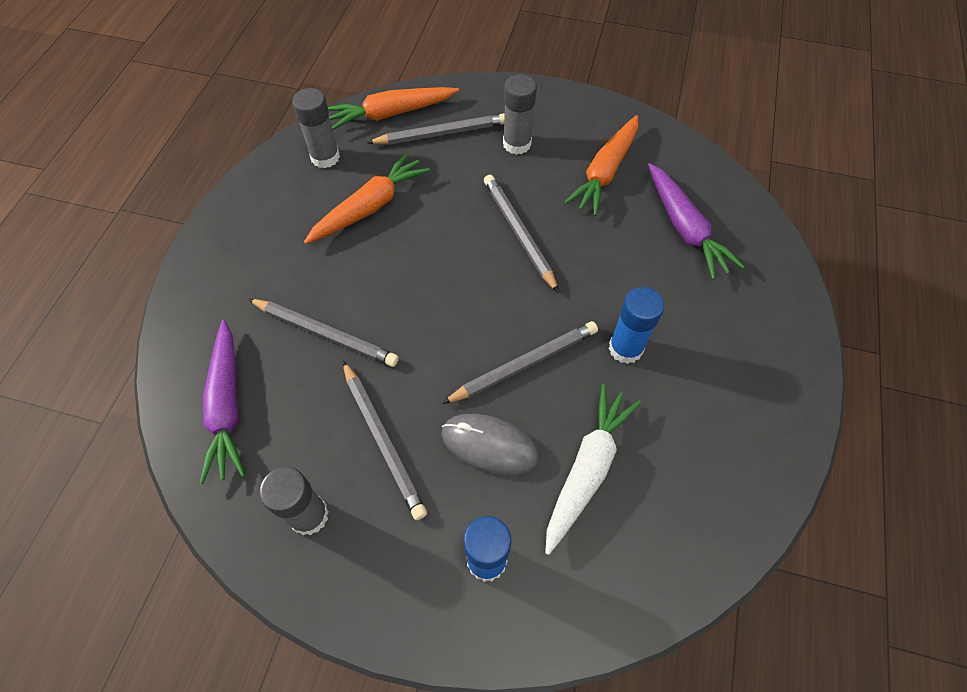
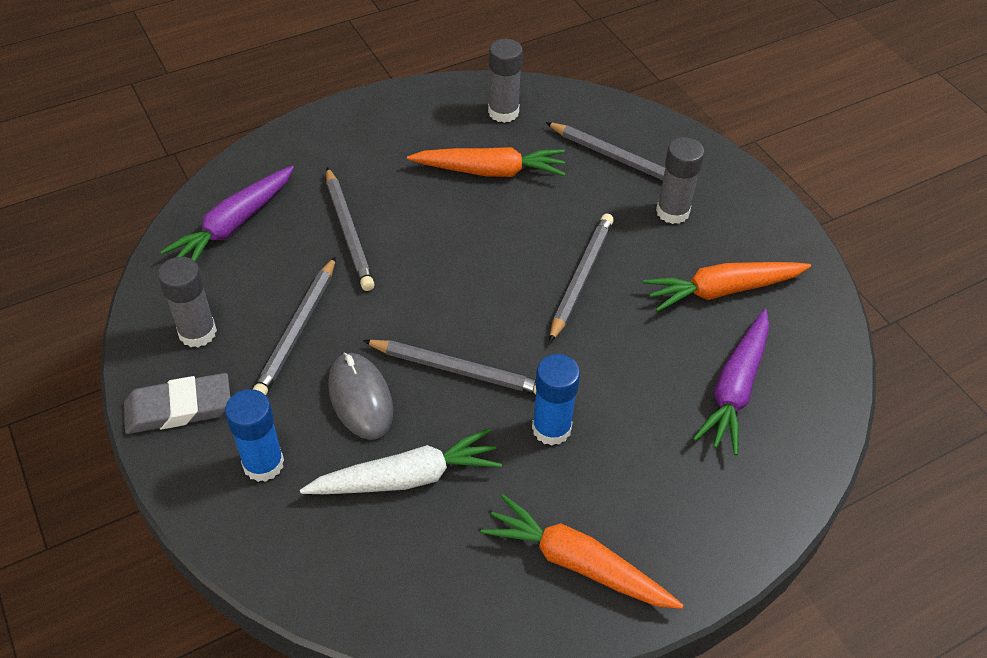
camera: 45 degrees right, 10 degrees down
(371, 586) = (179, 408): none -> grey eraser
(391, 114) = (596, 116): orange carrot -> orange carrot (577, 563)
* * * * * * *
» **WORK TO BE COMPLETED**:
In your answer, set down the full listing word for word and include no pictures.

» **SOLUTION TO THIS EXERCISE**:
camera: 45 degrees right, 10 degrees down
(371, 586) = (179, 408): none -> grey eraser
(391, 114) = (596, 116): orange carrot -> orange carrot (577, 563)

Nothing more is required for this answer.